- _DATA EXCERPT_

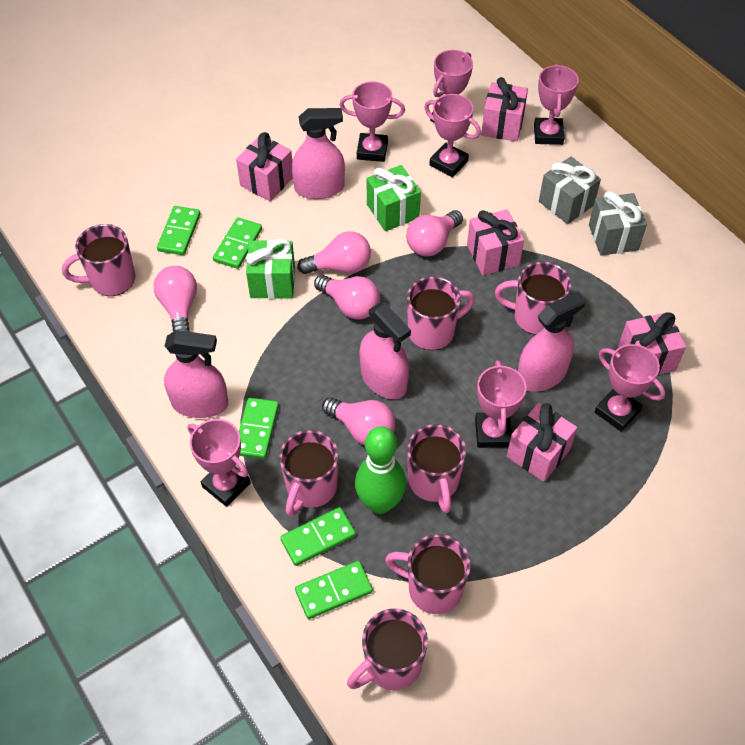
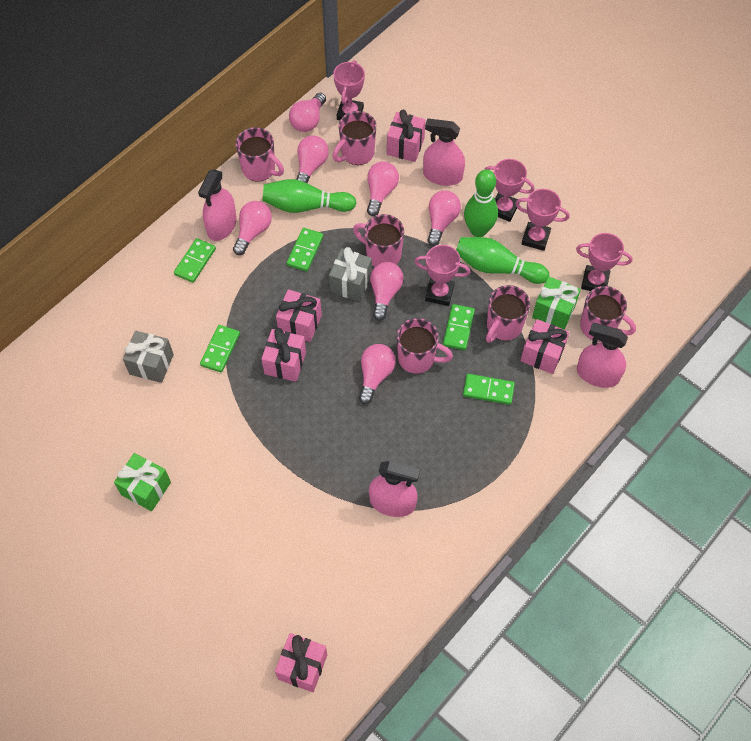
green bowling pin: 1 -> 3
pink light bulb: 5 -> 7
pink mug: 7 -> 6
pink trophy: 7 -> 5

- _WORK REQUEST_
Look for "pink" in each line of the material, then copy the lines where it is found.

- _RESULT_
pink light bulb: 5 -> 7
pink mug: 7 -> 6
pink trophy: 7 -> 5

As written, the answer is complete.